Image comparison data
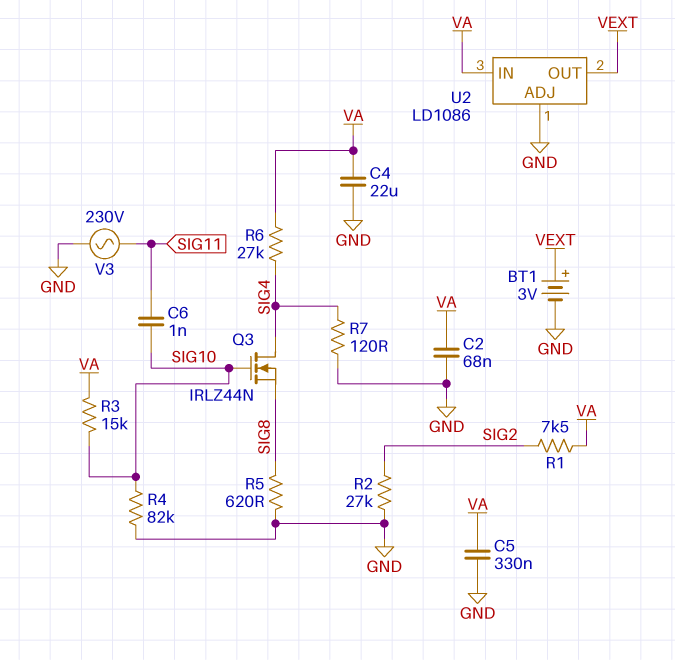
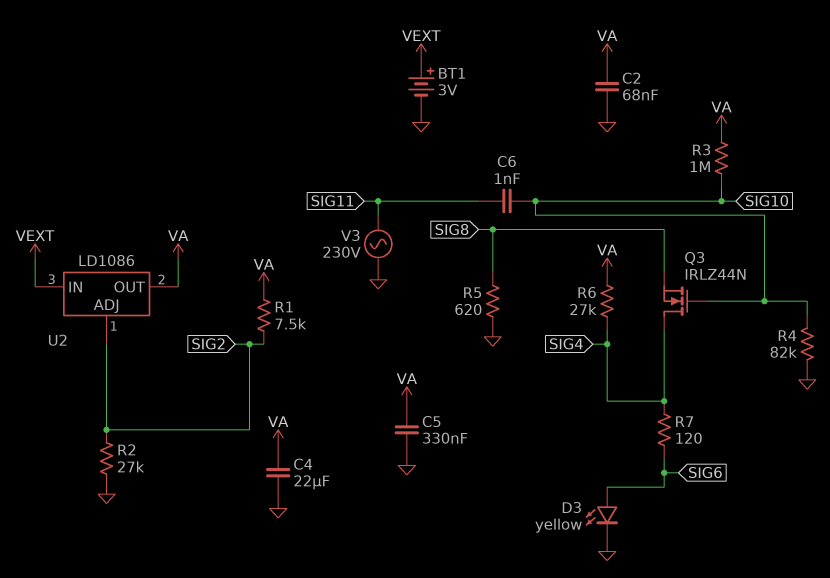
D3: none -> LED yellow (A SIG6, K GND)
R3: 15k (SIG10, VA) -> 1M (SIG10, VA)
R7: 120 (GND, SIG4) -> 120 (SIG4, SIG6)
U2 pin ADJ: GND -> SIG2
U2 pin IN: VA -> VEXT
U2 pin OUT: VEXT -> VA

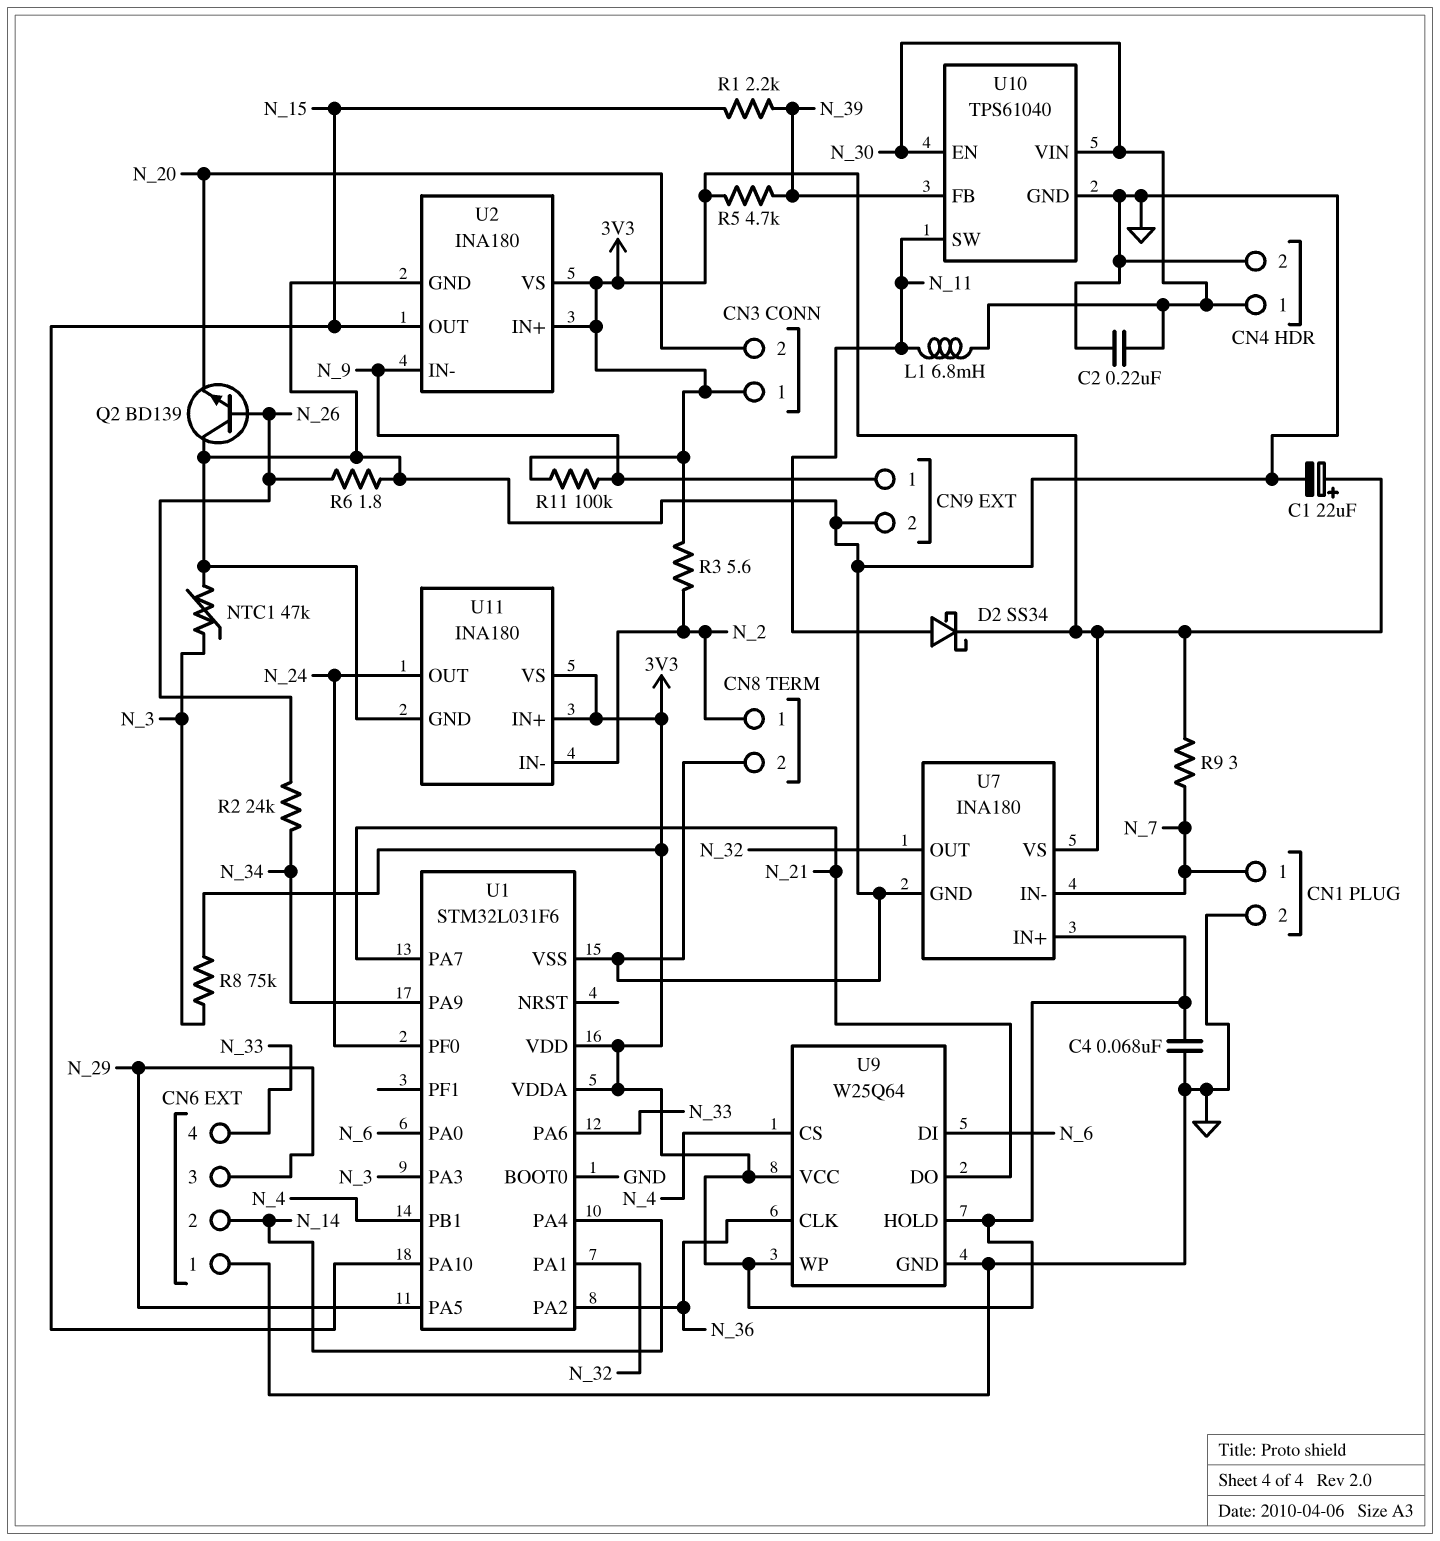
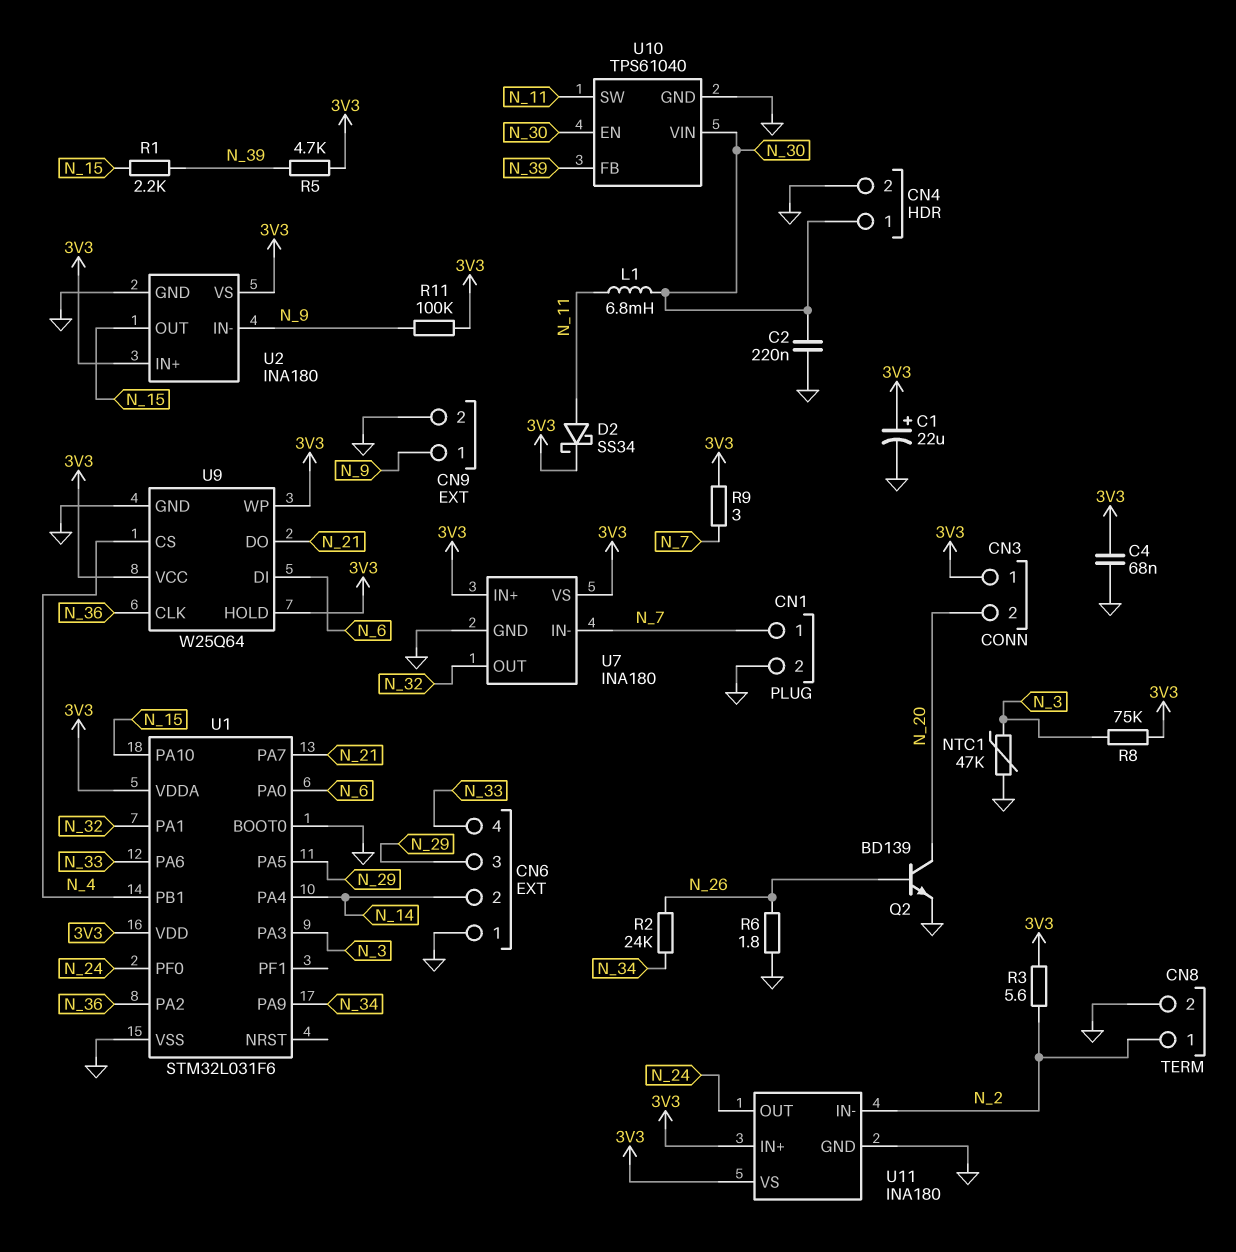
Q2: NPN BD139 (B N_26, C GND, E N_20) -> NPN BD139 (B N_26, C N_20, E GND)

### Your assignment
Copy out all the entries precisely. No images.

### Written solution
D3: none -> LED yellow (A SIG6, K GND)
R3: 15k (SIG10, VA) -> 1M (SIG10, VA)
R7: 120 (GND, SIG4) -> 120 (SIG4, SIG6)
U2 pin ADJ: GND -> SIG2
U2 pin IN: VA -> VEXT
U2 pin OUT: VEXT -> VA

Q2: NPN BD139 (B N_26, C GND, E N_20) -> NPN BD139 (B N_26, C N_20, E GND)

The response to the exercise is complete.